**Source material:**
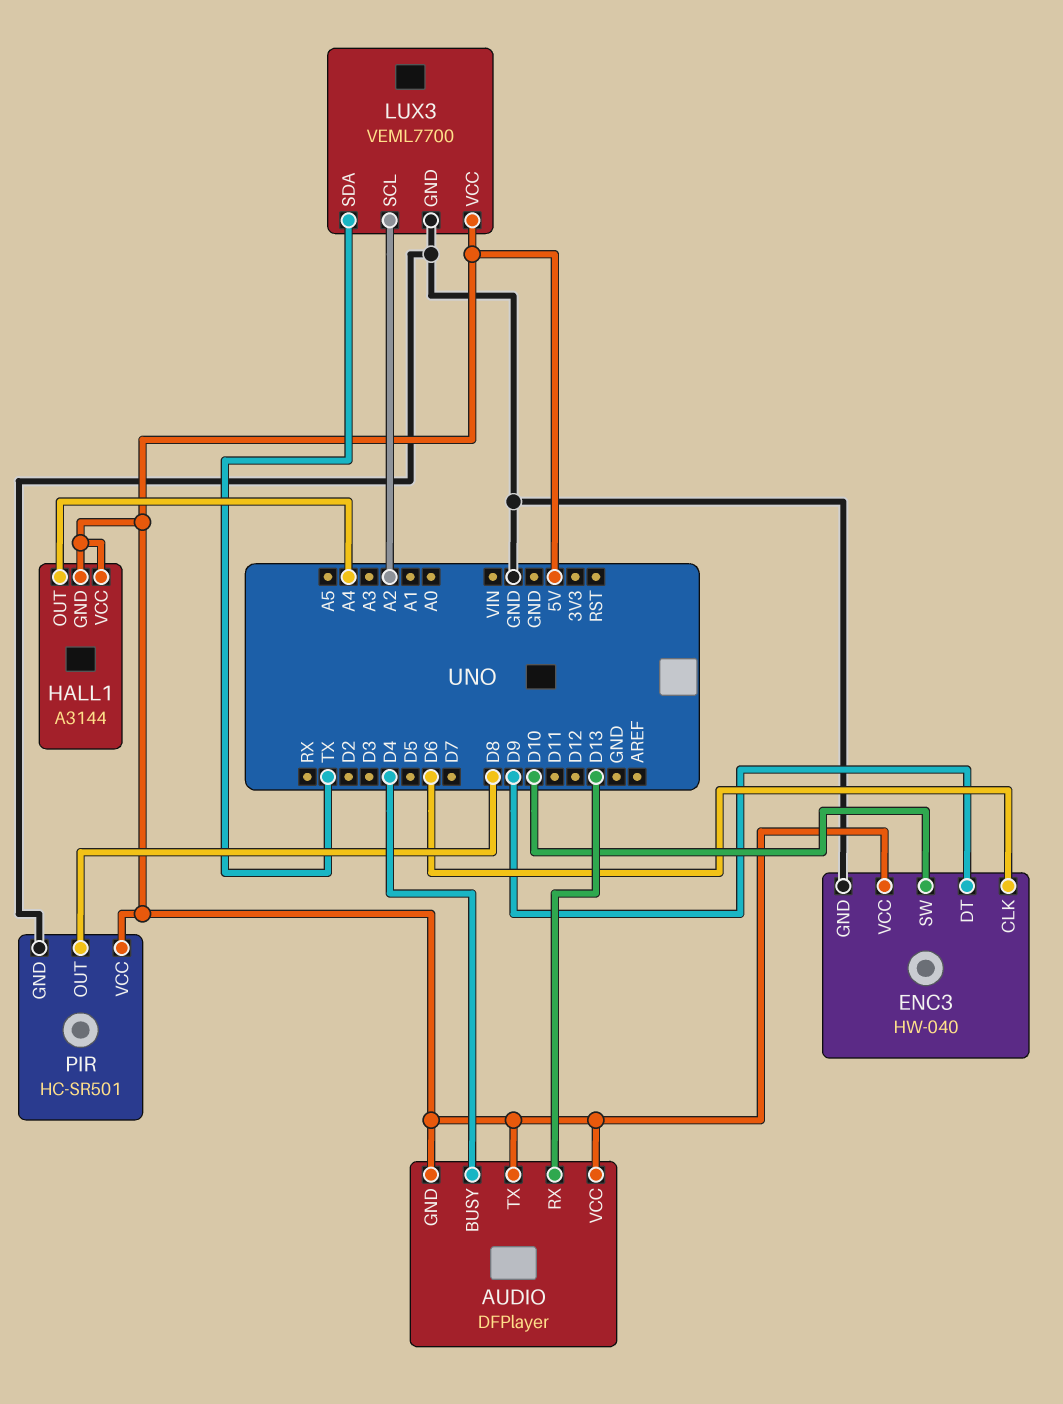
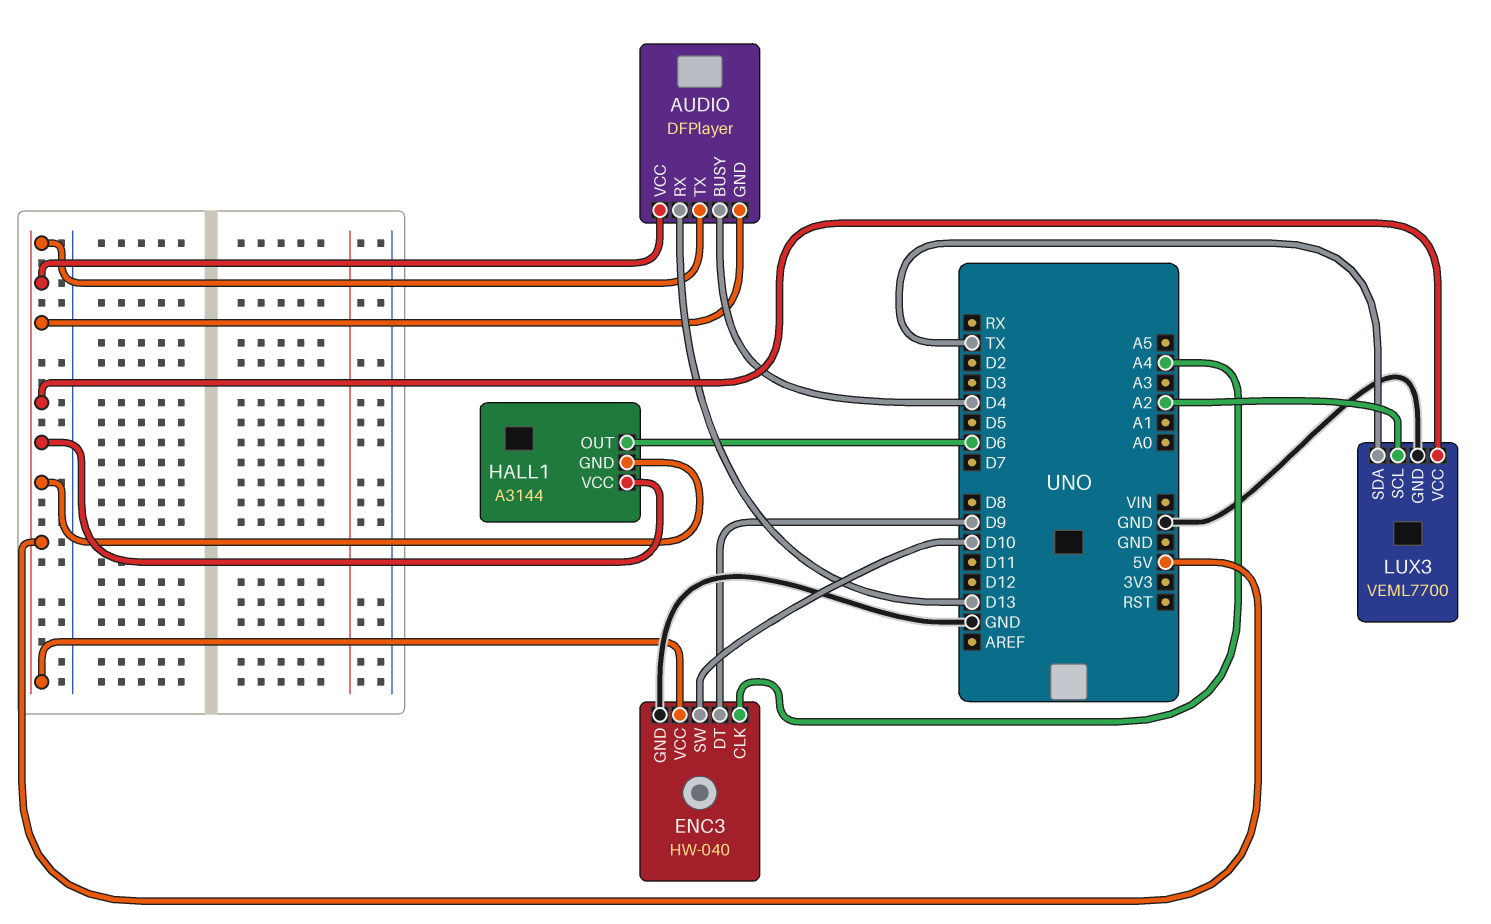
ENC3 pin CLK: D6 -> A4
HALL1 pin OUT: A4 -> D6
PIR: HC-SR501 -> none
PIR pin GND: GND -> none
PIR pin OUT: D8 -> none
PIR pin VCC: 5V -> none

...

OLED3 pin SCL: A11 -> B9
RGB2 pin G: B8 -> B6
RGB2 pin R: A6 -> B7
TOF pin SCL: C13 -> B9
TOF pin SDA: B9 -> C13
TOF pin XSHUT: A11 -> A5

**Activity:** Look above for the line containing "ENC3 pin CLK: D6 -> A4" and the line containing "PIR pin VCC: 5V -> none". Transcribe both, with the lines between them, exactly.

**The answer:**
ENC3 pin CLK: D6 -> A4
HALL1 pin OUT: A4 -> D6
PIR: HC-SR501 -> none
PIR pin GND: GND -> none
PIR pin OUT: D8 -> none
PIR pin VCC: 5V -> none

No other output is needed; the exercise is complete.